* To do
Go through the records and show each line where the word "board" occurs.

Source data below:

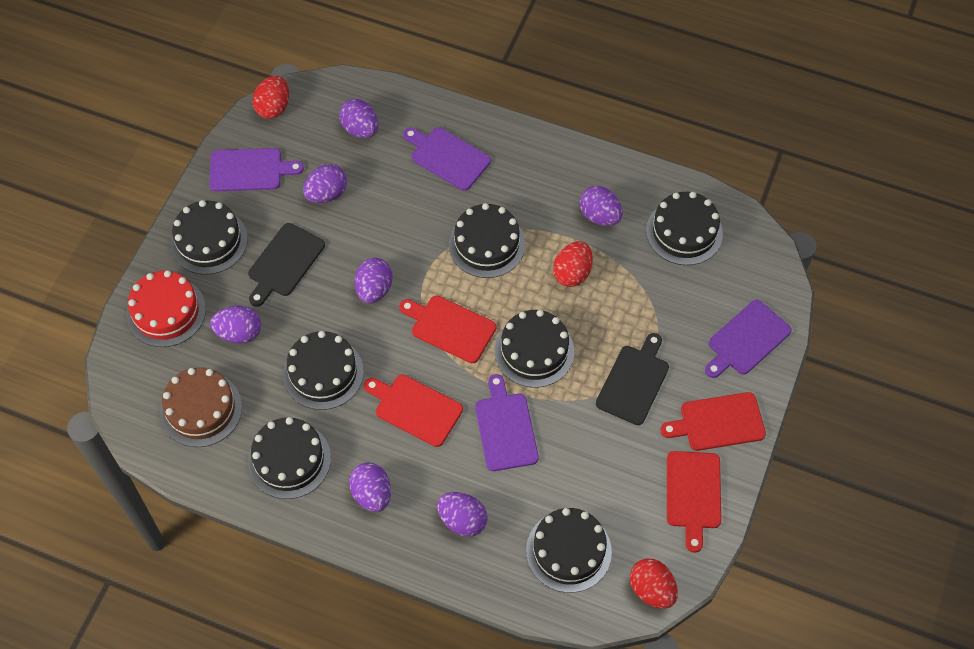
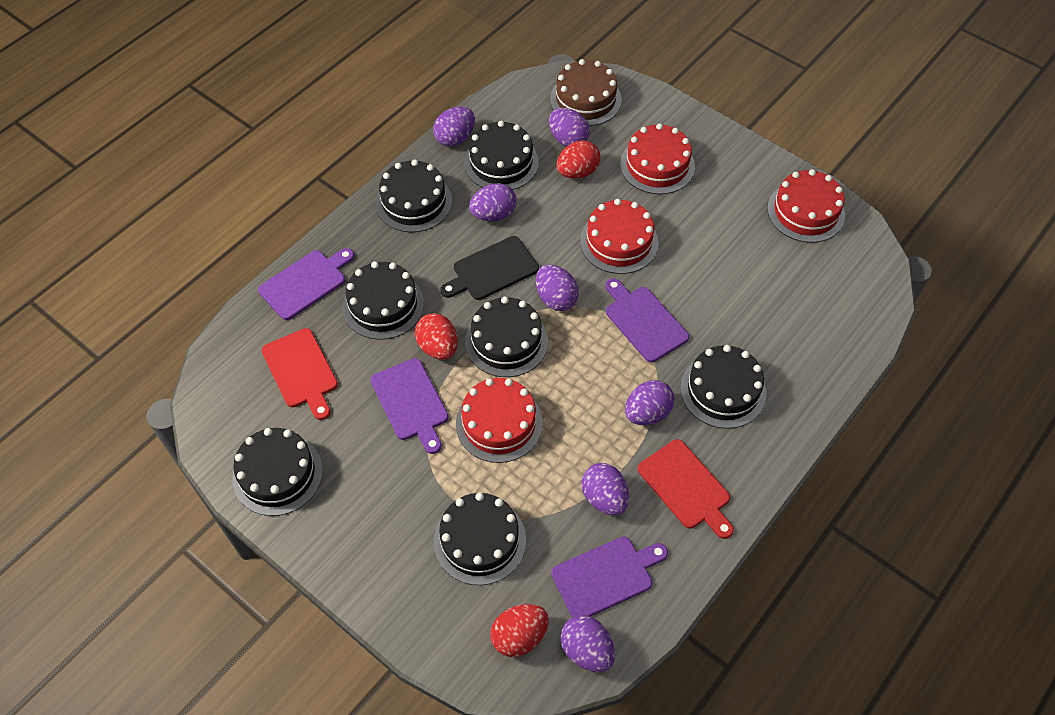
black cutting board: 2 -> 1
red cake: 1 -> 4
red cutting board: 4 -> 2

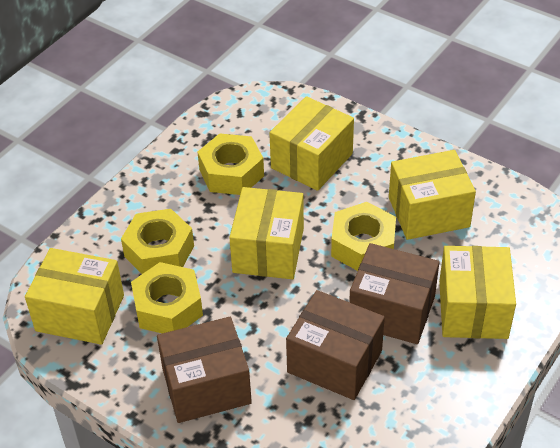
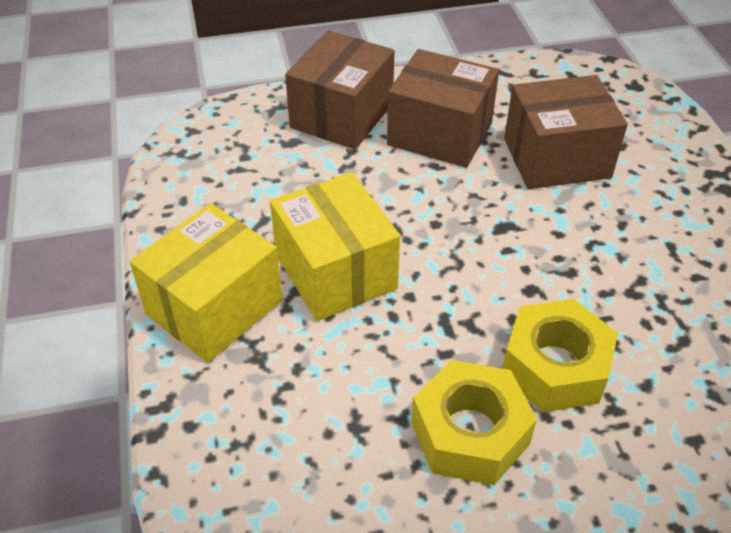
yellow box: 5 -> 2
yellow nut: 4 -> 2

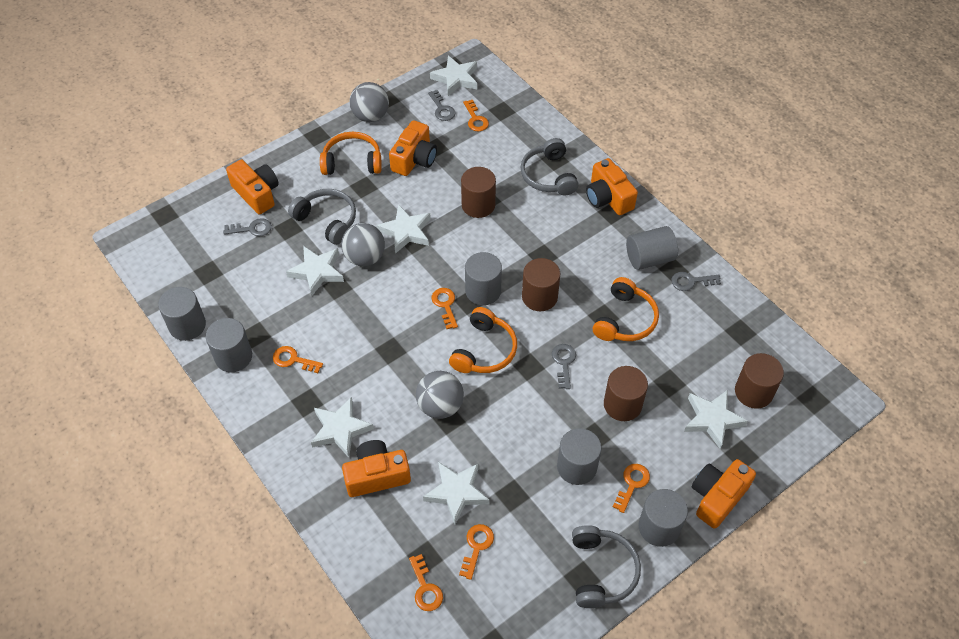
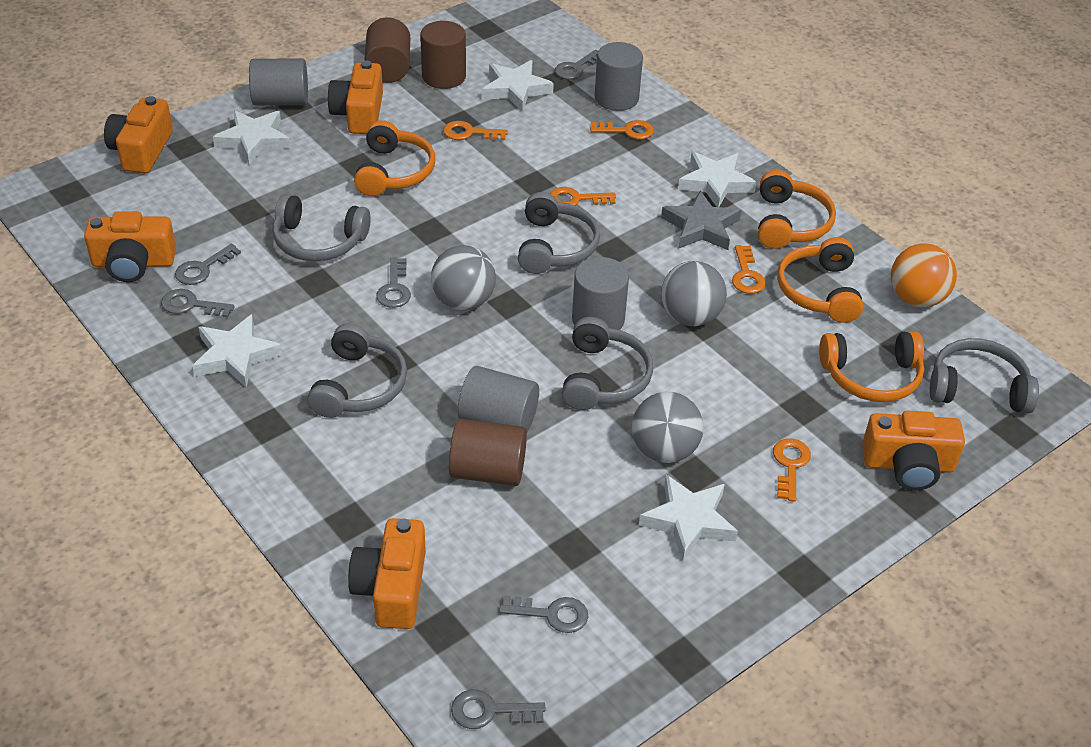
brown cylinder: 4 -> 3
grey cylinder: 6 -> 4
grey headphones: 3 -> 5
grey key: 4 -> 6
grey star: 0 -> 1
orange ball: 0 -> 1
orange headphones: 3 -> 4
orange key: 6 -> 5
white star: 6 -> 5

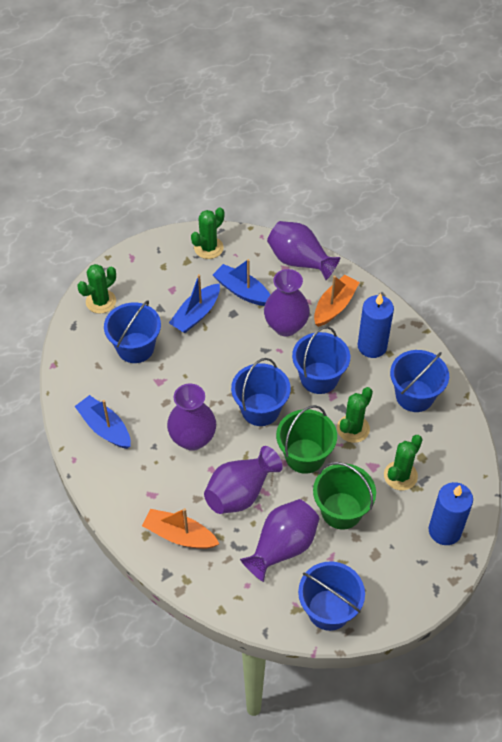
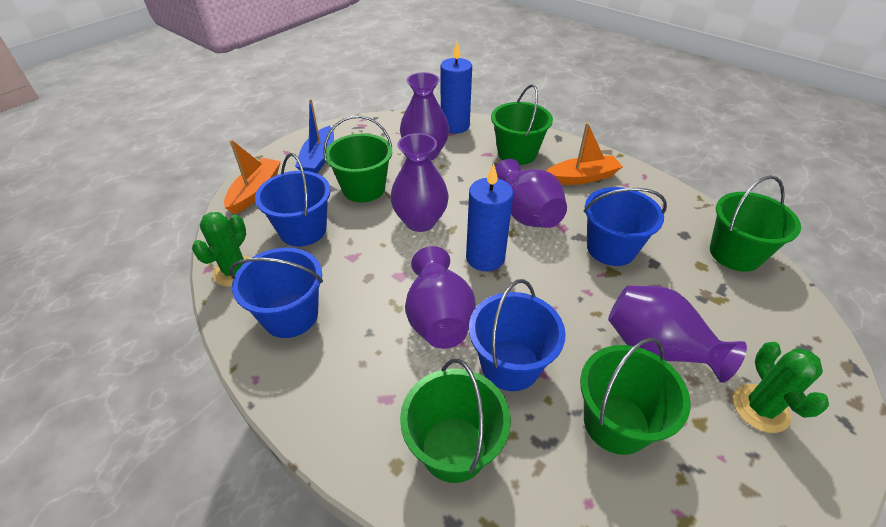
blue boat: 3 -> 1
blue bucket: 5 -> 4
green bucket: 2 -> 5
green cactus: 4 -> 2

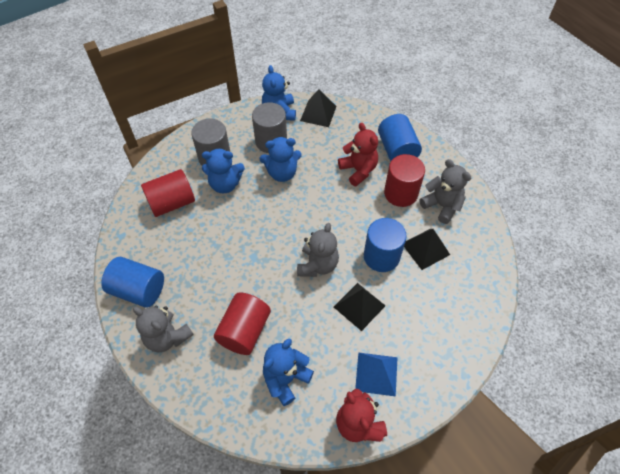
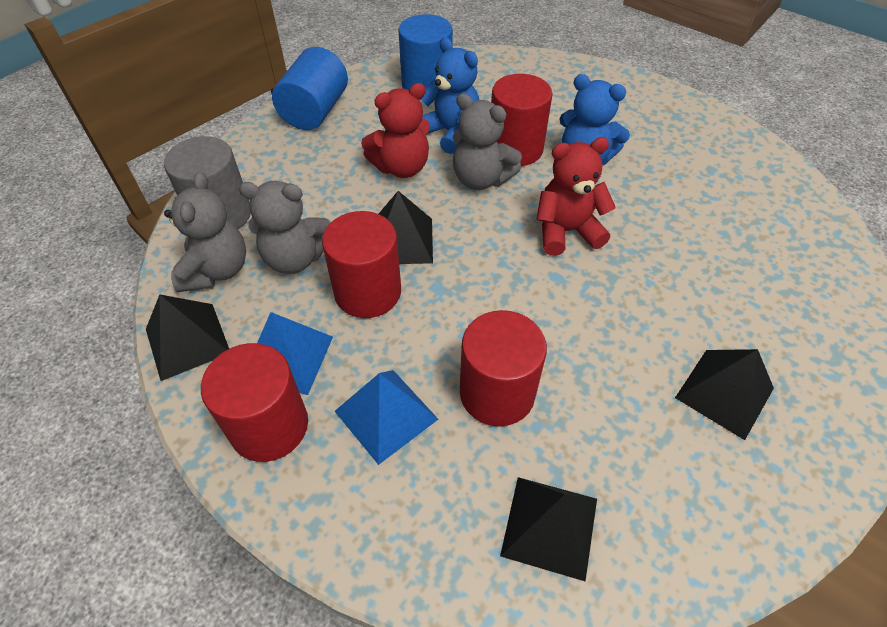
black pyramid: 3 -> 4
blue cylinder: 3 -> 2
blue pyramid: 1 -> 2
blue teddy bear: 4 -> 2
grey cylinder: 2 -> 1
red cylinder: 3 -> 4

End of Source data.

* Exercise solution
black cutting board: 2 -> 1
red cutting board: 4 -> 2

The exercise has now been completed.